▶ **Work to complete**: Please report how many lines of the listing hold the word "negro". Add nothing to the number.
***
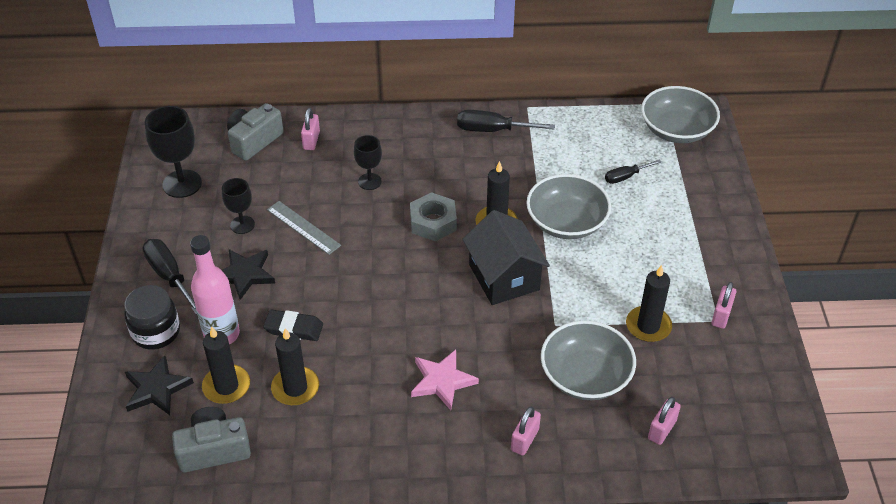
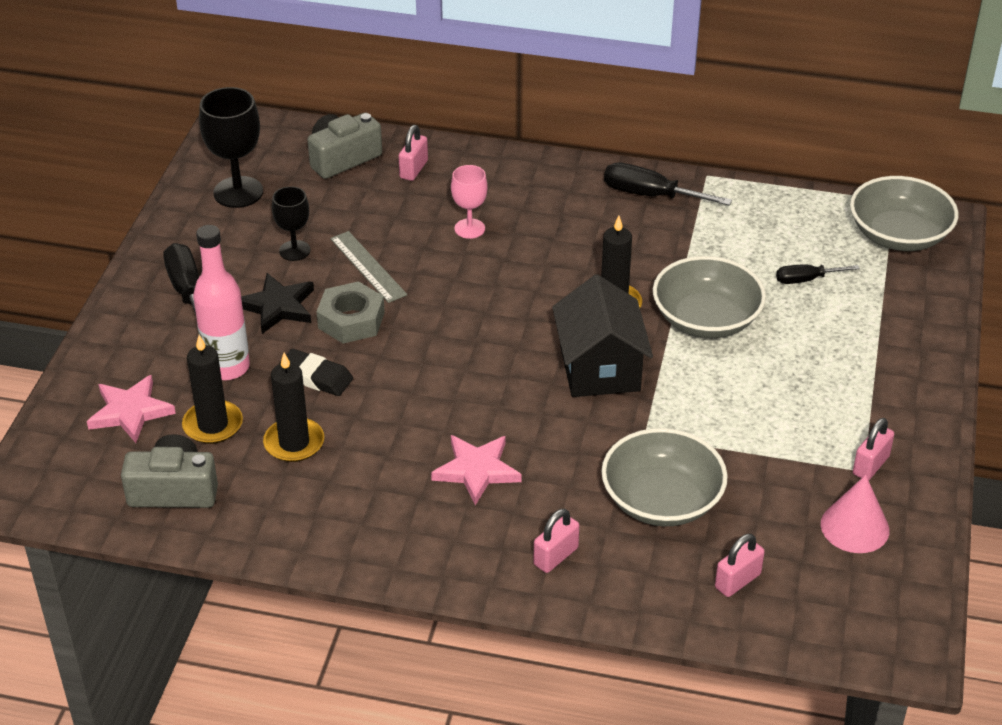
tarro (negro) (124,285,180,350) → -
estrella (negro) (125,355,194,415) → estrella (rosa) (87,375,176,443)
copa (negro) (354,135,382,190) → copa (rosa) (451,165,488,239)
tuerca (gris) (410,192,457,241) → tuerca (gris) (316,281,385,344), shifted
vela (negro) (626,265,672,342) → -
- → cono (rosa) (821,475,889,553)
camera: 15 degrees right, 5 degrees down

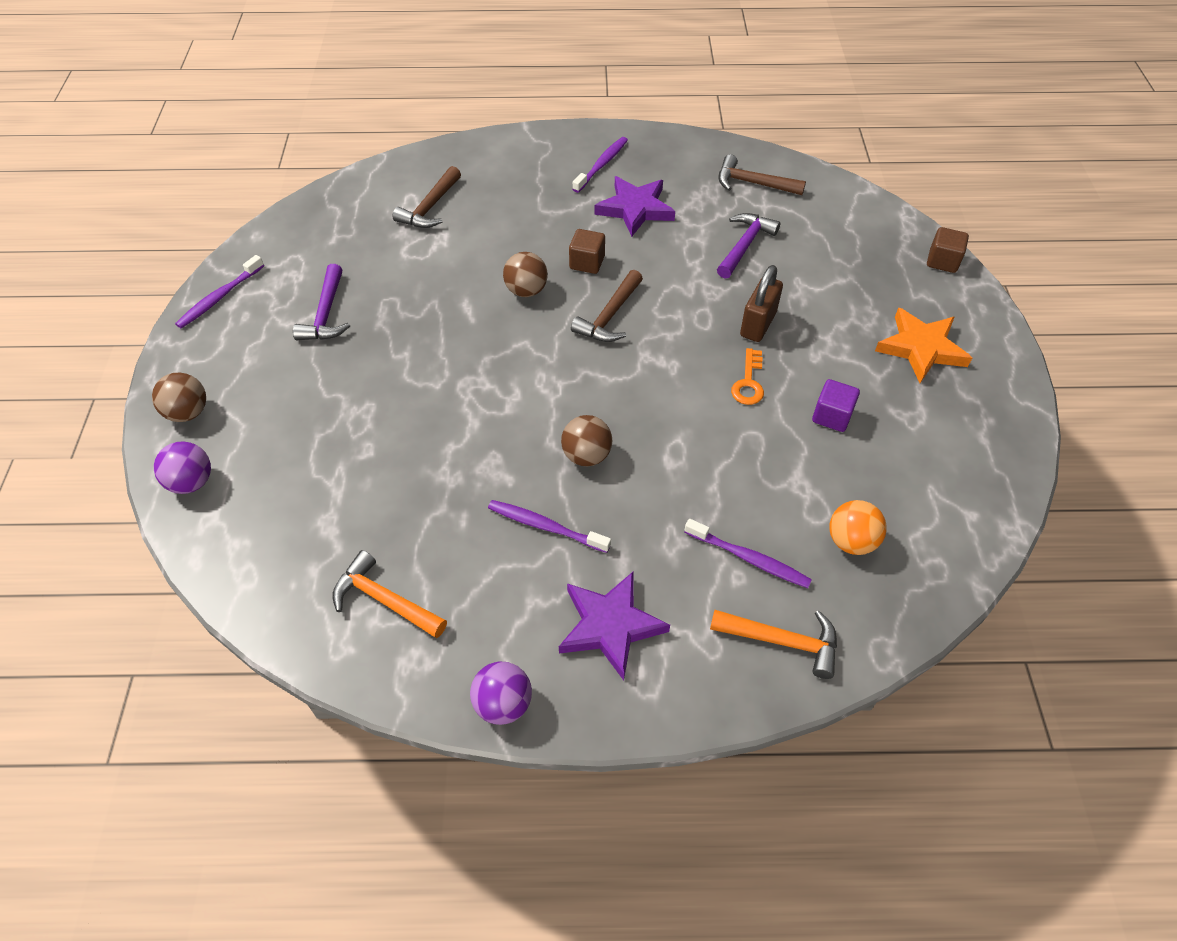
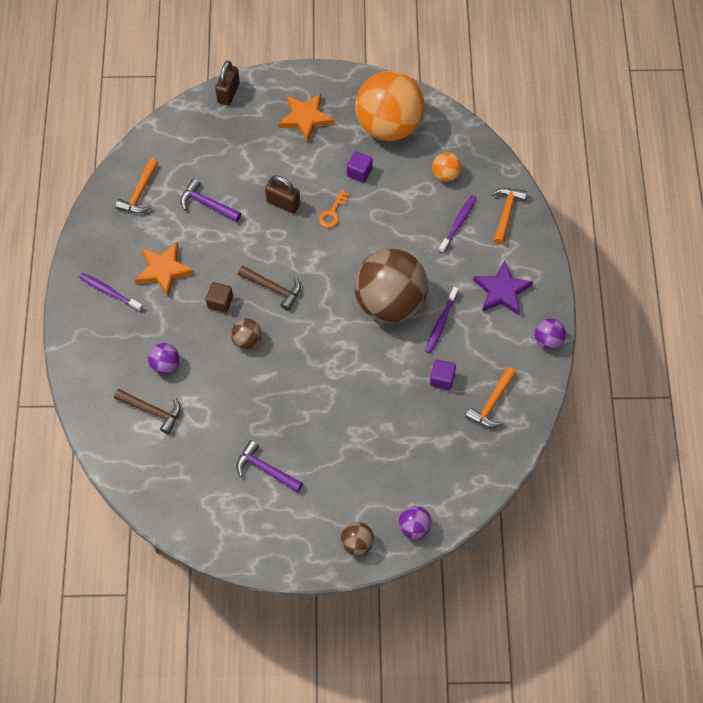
cepillo de dientes (morado) (175,255,264,328) → -
martillo (morado) (293,264,350,340) → martillo (morado) (236,440,303,493), 150 degrees counterclockwise
pelota (marrón) (561,415,612,466) → pelota (marrón) (354,249,428,323), x2.38
estrella (morado) (595,176,675,237) → estrella (naranja) (135,242,194,297)
martillo (marrón) (718,154,806,195) → martillo (naranja) (115,158,158,213)
llave (naranja) (731,348,764,405) → llave (naranja) (319,190,350,228), 105 degrees clockwise
cubo (marrón) (927,227,969,273) → candado (marrón) (215,61,240,106)
- → pelota (morado) (148,343,180,374)
- → pelota (naranja) (355,71,425,141)
- → cubo (morado) (430,359,456,390)
camera: 90 degrees left, 10 degrees up

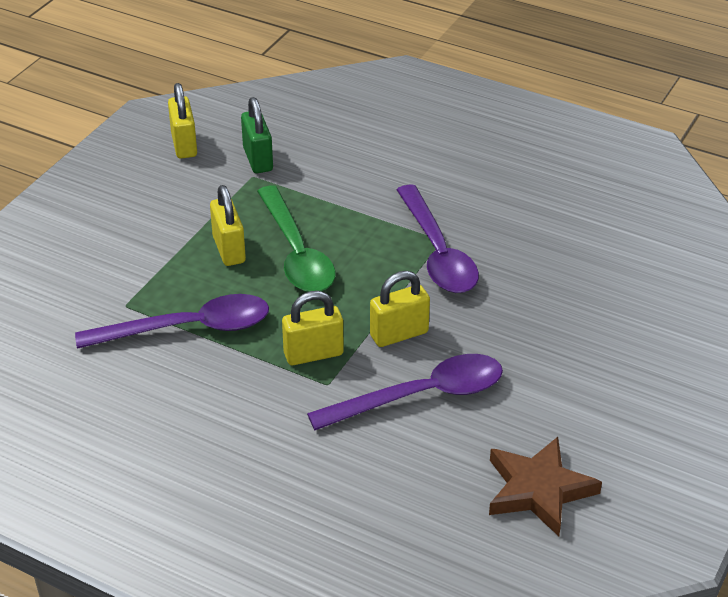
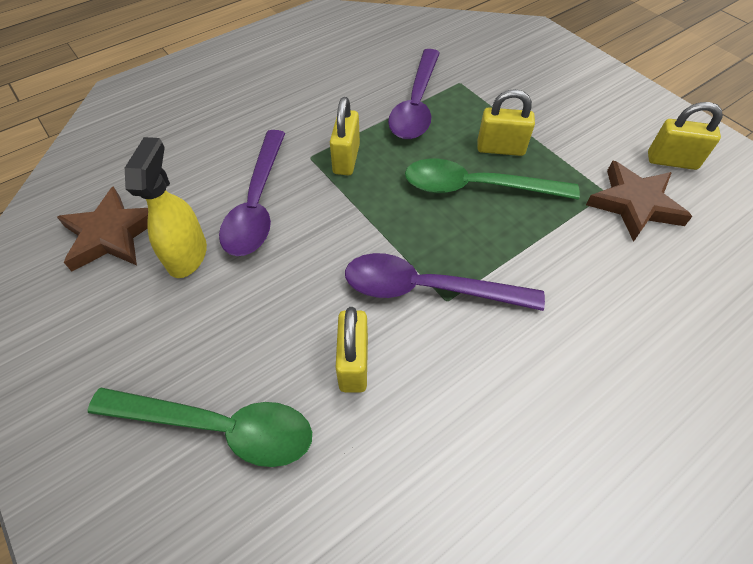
candado (verde) (241,97,273,173) → estrella (marrón) (586,160,693,242)
candado (amarillo) (370,271,430,347) → candado (amarillo) (336,307,368,392), shifted
- → cuchara (verde) (88,388,312,467)
- → pulverizador (amarillo) (125,137,207,278)
camera: 115 degrees right, 15 degrees up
***
▶ **Task response**: 4